**WHAT NEEDS TO BE DONE**:
Please return the lines, both ends included, that run from the one containing "green wallet: 3 -> 0" to the last line of the data below, exactly and alone.

**MATERIAL SUPPLIED**:
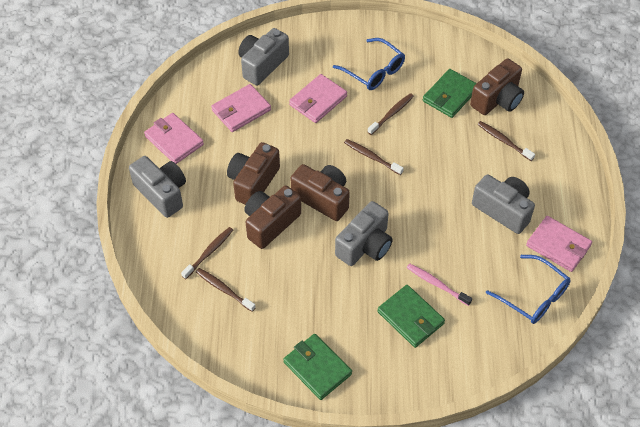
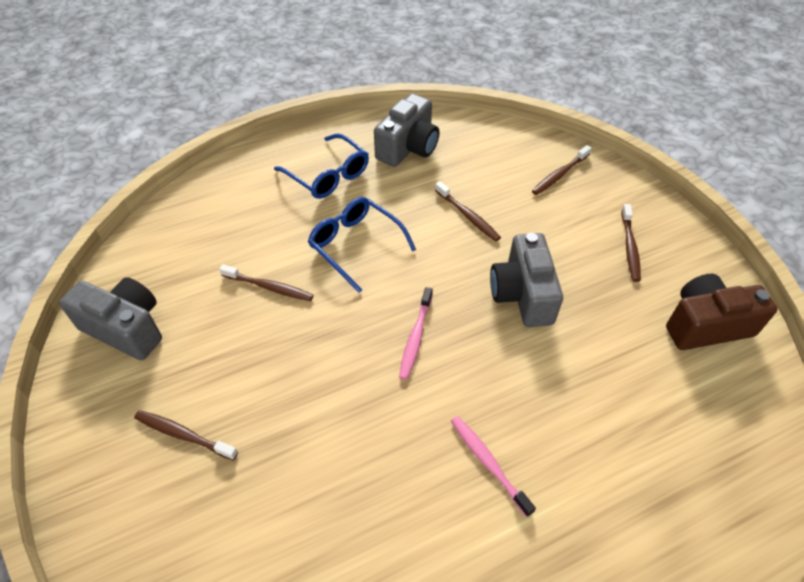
brown camera: 4 -> 1
green wallet: 3 -> 0
grey camera: 4 -> 3
pink toothbrush: 1 -> 2
pink wallet: 4 -> 0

**OUTPUT FOR THIS EXERCISE**:
green wallet: 3 -> 0
grey camera: 4 -> 3
pink toothbrush: 1 -> 2
pink wallet: 4 -> 0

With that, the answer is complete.